Image comparison data

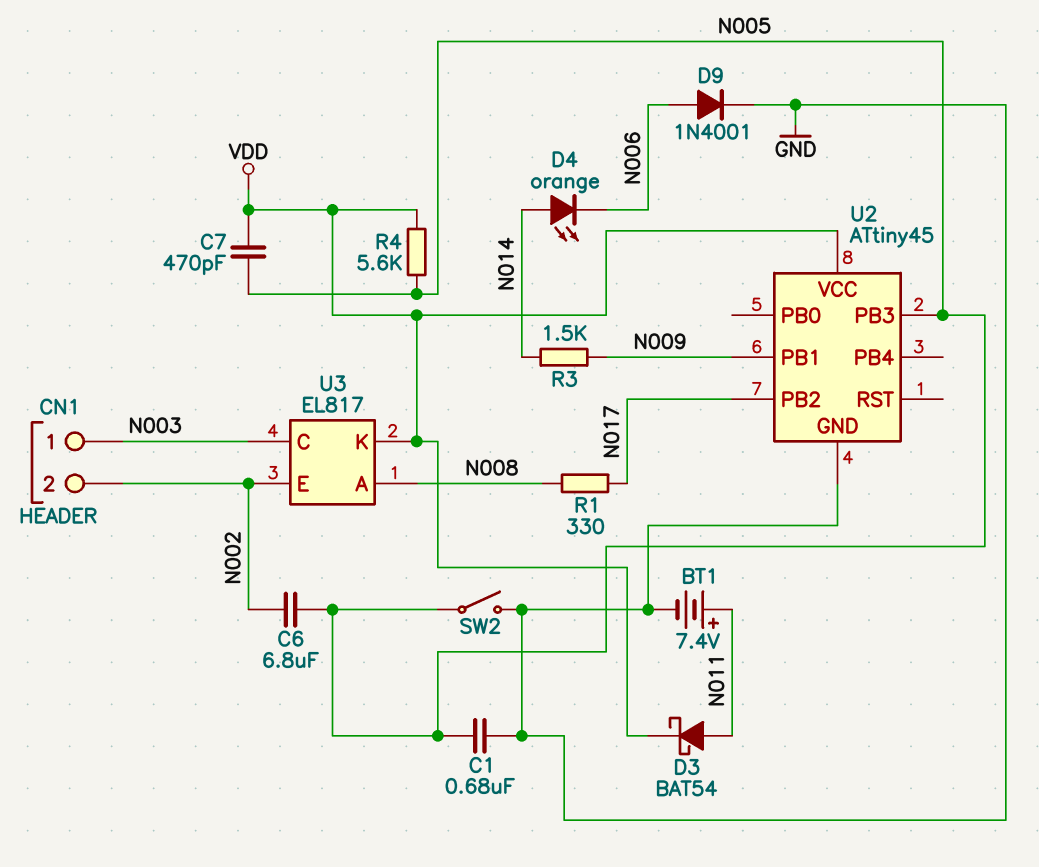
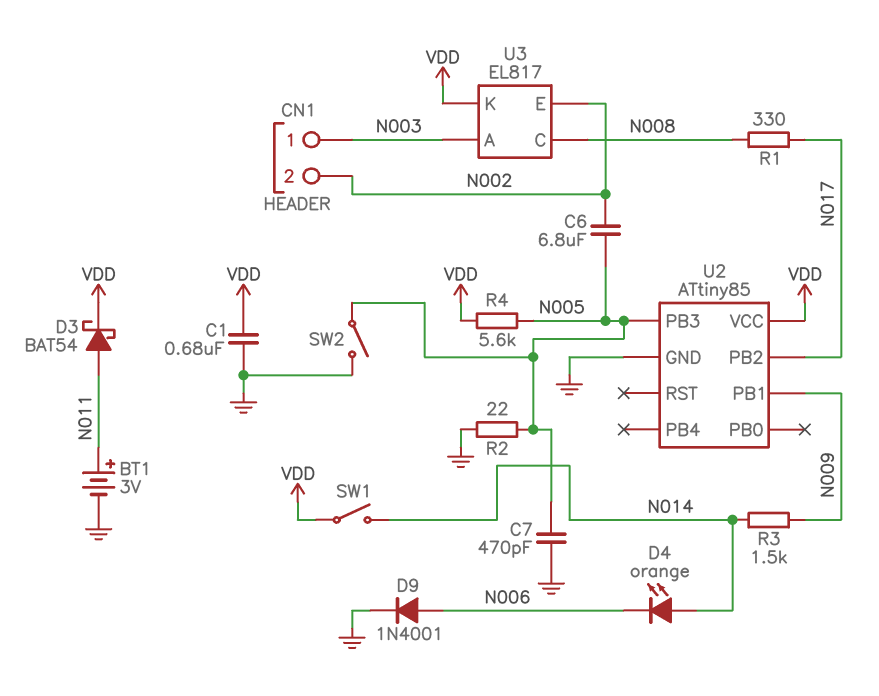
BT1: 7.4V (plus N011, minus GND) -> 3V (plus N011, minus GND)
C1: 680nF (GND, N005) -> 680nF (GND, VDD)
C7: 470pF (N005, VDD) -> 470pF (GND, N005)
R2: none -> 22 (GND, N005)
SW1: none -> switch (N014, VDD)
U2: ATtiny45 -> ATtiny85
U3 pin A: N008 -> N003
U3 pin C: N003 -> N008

▶ _ABOUT THIS TASK_:
Images aside, return each entry above precisely as it stands.

▶ _ANSWER TO THE EXERCISE_:
BT1: 7.4V (plus N011, minus GND) -> 3V (plus N011, minus GND)
C1: 680nF (GND, N005) -> 680nF (GND, VDD)
C7: 470pF (N005, VDD) -> 470pF (GND, N005)
R2: none -> 22 (GND, N005)
SW1: none -> switch (N014, VDD)
U2: ATtiny45 -> ATtiny85
U3 pin A: N008 -> N003
U3 pin C: N003 -> N008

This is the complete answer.